» ABOUT THIS TASK: Make an exact copy, from the records below, of the lines from the line containing "DHT2: AM2302 -> DHT22" to the line containing "SD3 pin MISO: D5 -> D19", both lines included, excluding pictures.

» RECORDS SUPPLIED:
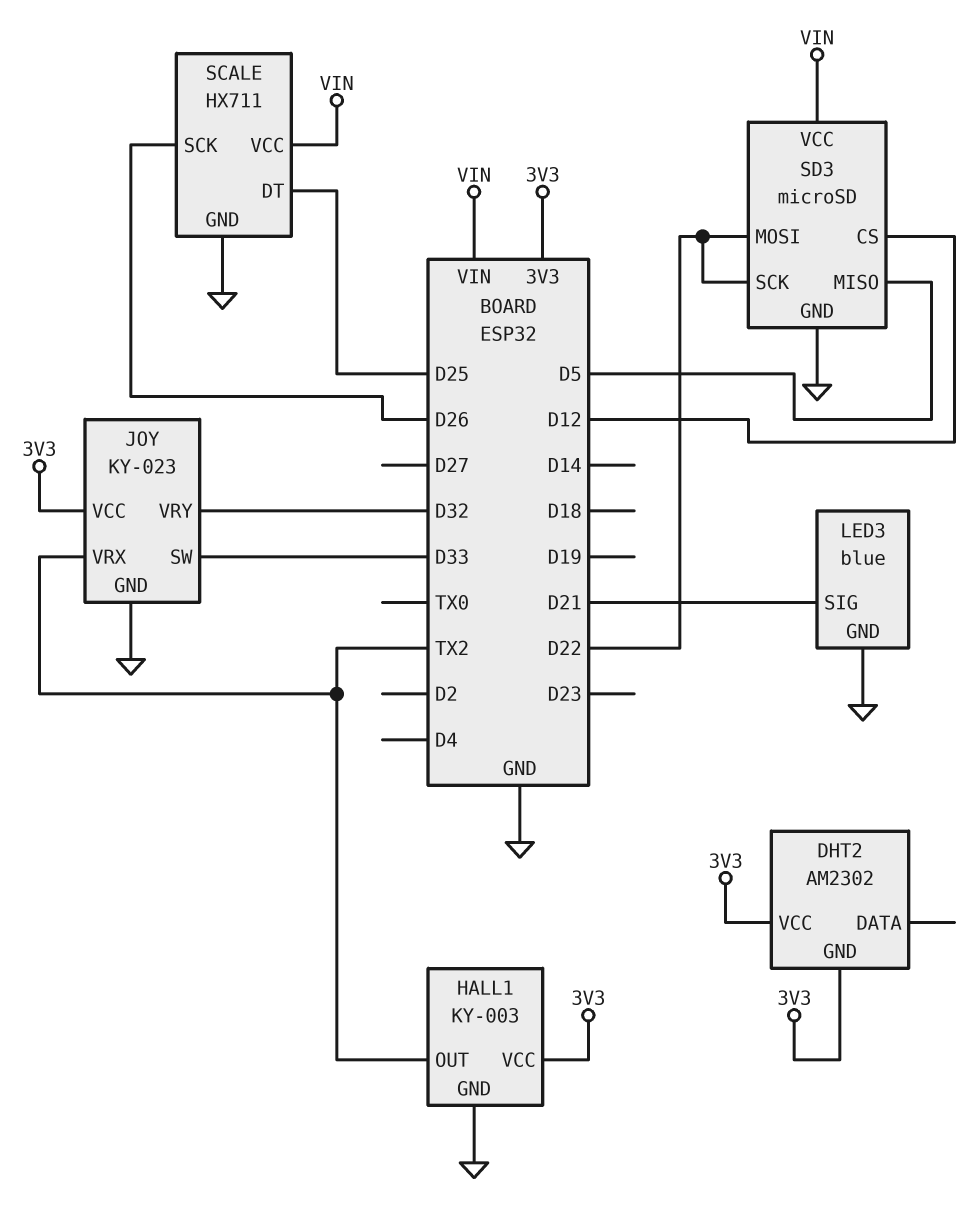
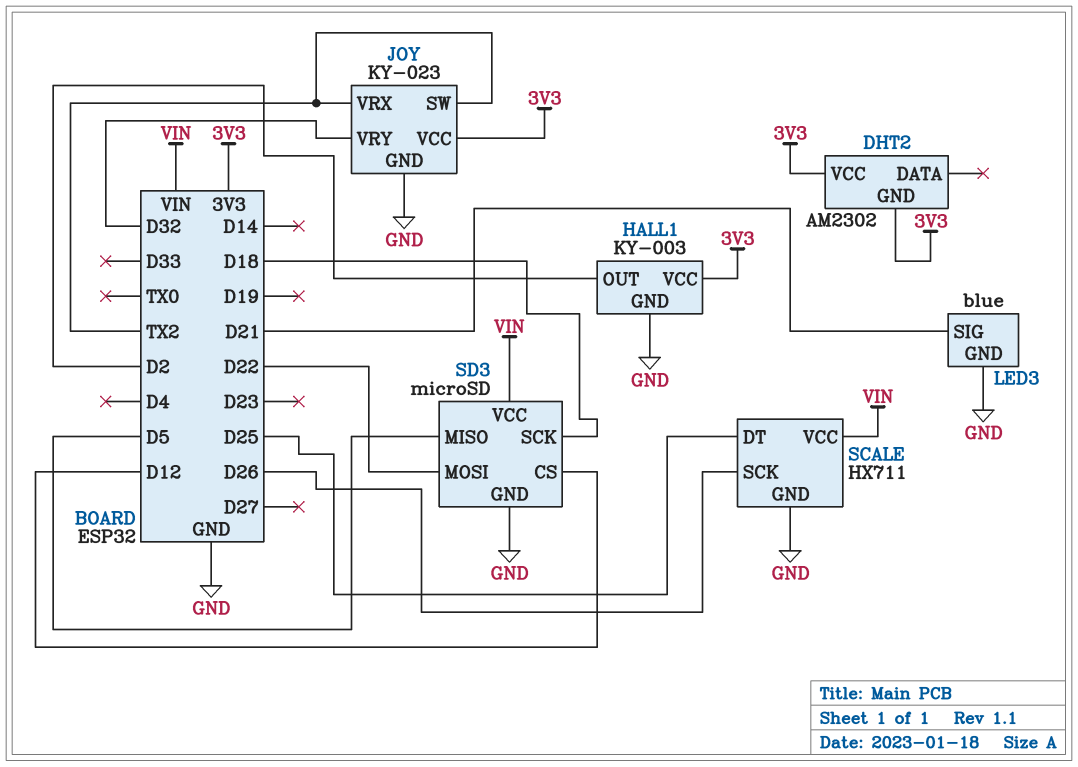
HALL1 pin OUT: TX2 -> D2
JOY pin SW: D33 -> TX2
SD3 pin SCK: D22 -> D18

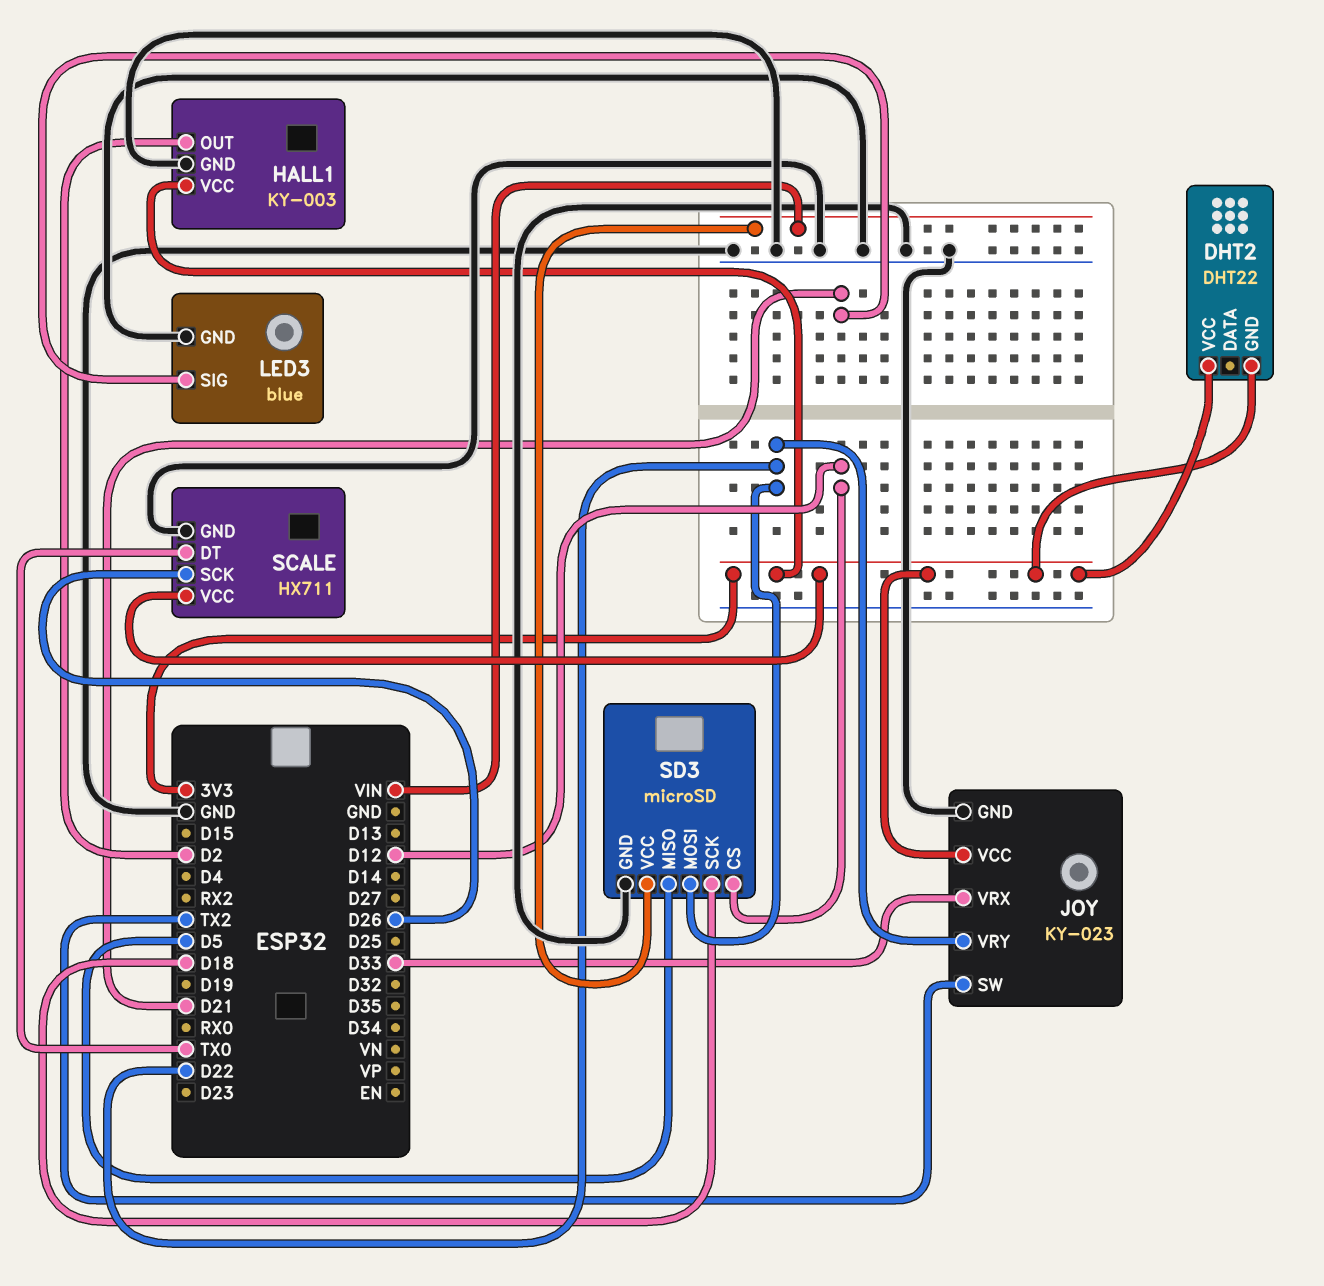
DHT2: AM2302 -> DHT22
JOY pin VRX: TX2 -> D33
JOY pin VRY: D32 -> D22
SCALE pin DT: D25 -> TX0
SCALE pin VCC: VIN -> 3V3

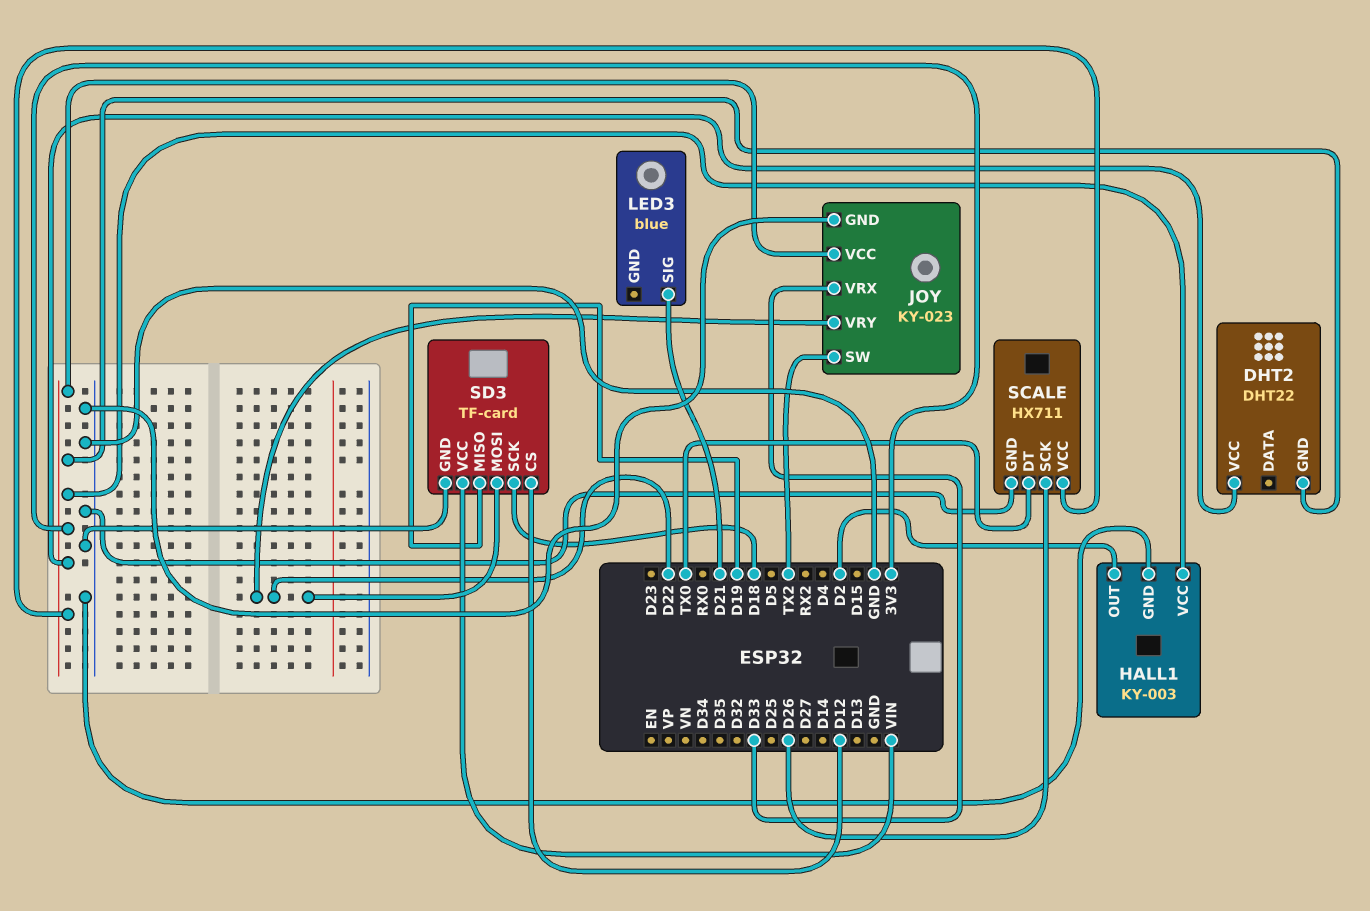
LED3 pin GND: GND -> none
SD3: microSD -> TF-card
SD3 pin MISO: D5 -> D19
---
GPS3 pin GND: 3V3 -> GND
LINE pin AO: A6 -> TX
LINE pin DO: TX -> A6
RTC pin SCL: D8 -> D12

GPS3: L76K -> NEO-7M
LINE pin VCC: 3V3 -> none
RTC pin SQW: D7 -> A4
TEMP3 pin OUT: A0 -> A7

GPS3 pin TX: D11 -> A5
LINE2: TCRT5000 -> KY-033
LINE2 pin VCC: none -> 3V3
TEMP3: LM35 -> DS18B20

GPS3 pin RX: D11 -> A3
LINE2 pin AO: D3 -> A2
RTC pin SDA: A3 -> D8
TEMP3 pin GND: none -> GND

» WRITTEN ANSWER:
DHT2: AM2302 -> DHT22
JOY pin VRX: TX2 -> D33
JOY pin VRY: D32 -> D22
SCALE pin DT: D25 -> TX0
SCALE pin VCC: VIN -> 3V3

LED3 pin GND: GND -> none
SD3: microSD -> TF-card
SD3 pin MISO: D5 -> D19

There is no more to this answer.